§ WORK TASK
Both the line with "camera: 10 degrees right, 0 degrees up" and the line with "(936, 349) = (843, 364): none -> pink pawn" in the records below must appear in the output, along with every line between them, exactly and with nothing added.

§ PROVIDED RECORDS
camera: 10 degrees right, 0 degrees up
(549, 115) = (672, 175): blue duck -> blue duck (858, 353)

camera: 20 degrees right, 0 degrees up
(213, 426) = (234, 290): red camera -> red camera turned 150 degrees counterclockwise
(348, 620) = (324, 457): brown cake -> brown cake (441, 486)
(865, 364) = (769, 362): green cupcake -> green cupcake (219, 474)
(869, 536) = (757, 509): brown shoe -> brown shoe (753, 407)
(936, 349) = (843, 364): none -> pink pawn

...

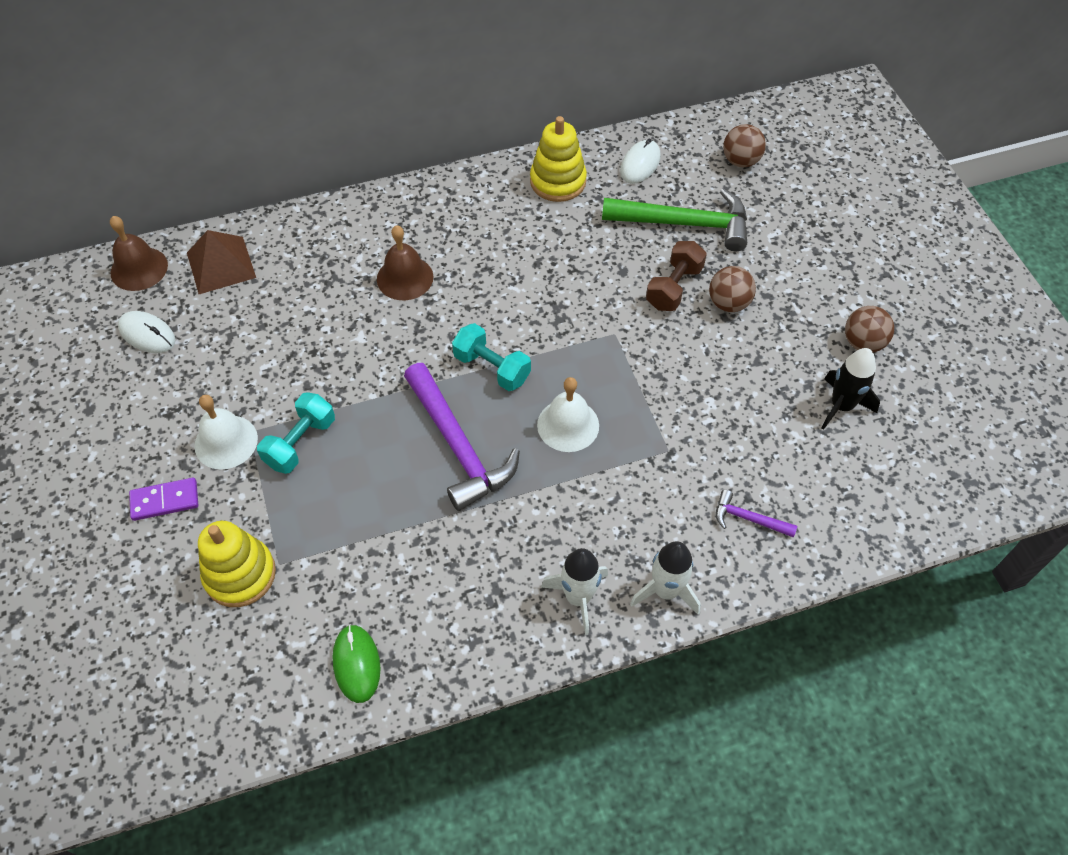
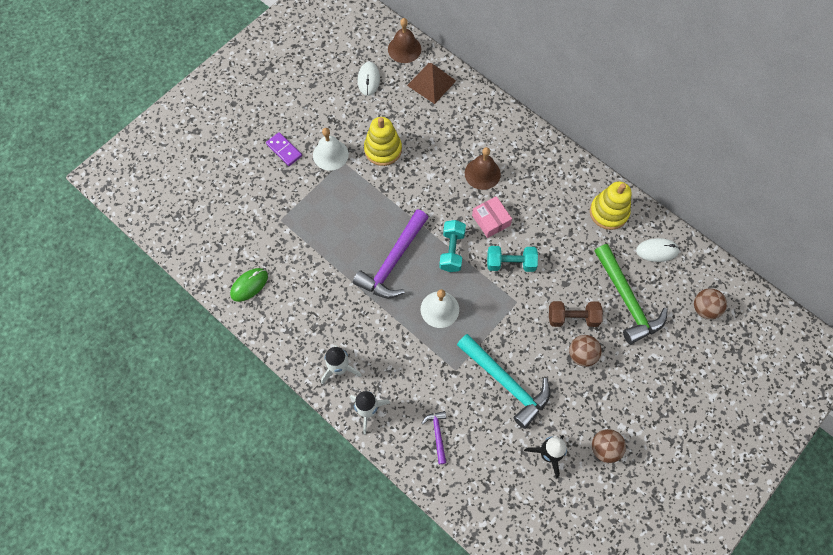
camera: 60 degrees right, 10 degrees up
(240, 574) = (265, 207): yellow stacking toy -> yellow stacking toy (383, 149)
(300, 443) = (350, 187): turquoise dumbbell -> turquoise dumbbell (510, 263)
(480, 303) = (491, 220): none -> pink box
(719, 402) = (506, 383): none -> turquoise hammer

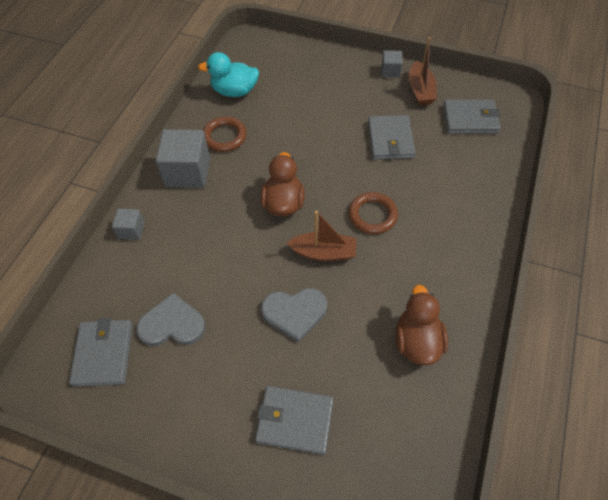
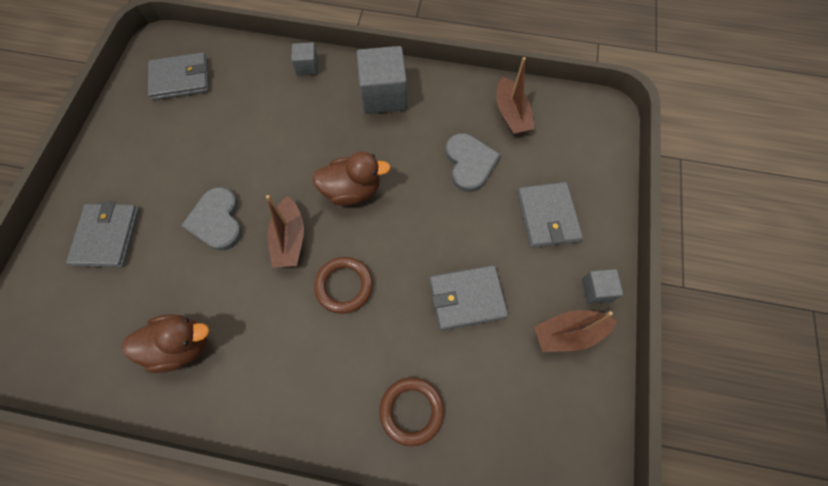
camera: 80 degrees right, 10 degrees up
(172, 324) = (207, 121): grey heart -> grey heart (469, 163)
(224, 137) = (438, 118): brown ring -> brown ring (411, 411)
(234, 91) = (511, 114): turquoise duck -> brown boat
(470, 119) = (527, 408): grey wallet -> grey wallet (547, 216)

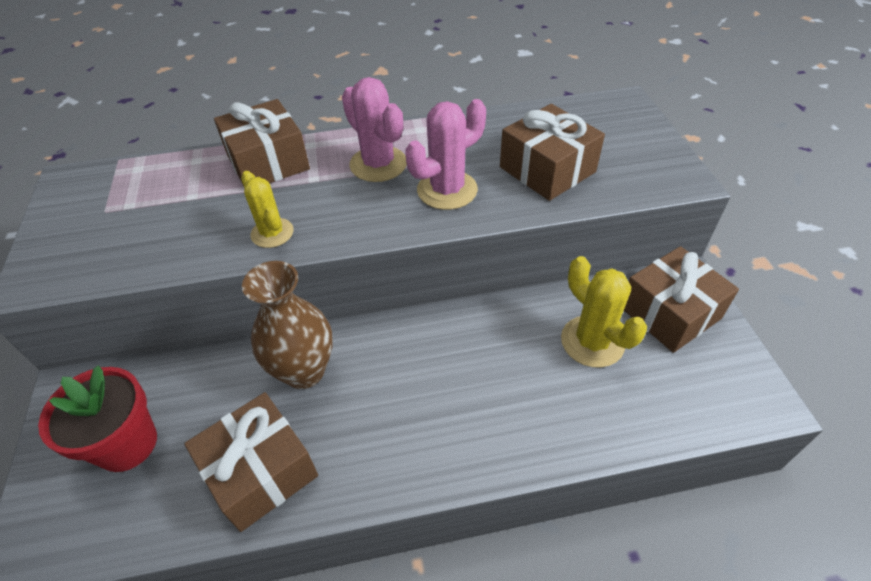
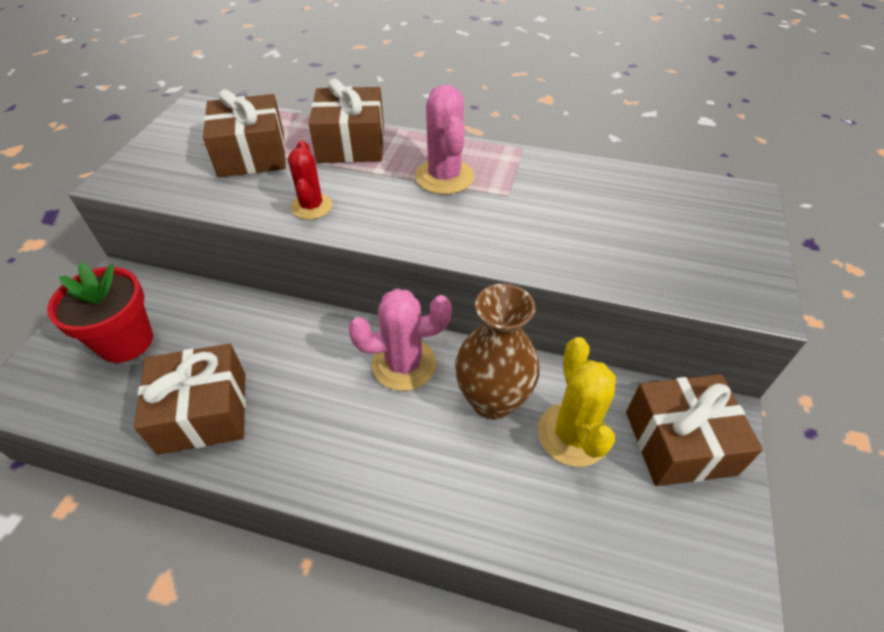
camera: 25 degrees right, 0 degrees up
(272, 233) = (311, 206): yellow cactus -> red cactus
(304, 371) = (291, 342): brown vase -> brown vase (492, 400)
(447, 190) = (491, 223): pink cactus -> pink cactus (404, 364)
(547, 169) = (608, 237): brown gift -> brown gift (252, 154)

§ OUTPUT
camera: 10 degrees right, 0 degrees up
(549, 115) = (672, 175): blue duck -> blue duck (858, 353)

camera: 20 degrees right, 0 degrees up
(213, 426) = (234, 290): red camera -> red camera turned 150 degrees counterclockwise
(348, 620) = (324, 457): brown cake -> brown cake (441, 486)
(865, 364) = (769, 362): green cupcake -> green cupcake (219, 474)
(869, 536) = (757, 509): brown shoe -> brown shoe (753, 407)
(936, 349) = (843, 364): none -> pink pawn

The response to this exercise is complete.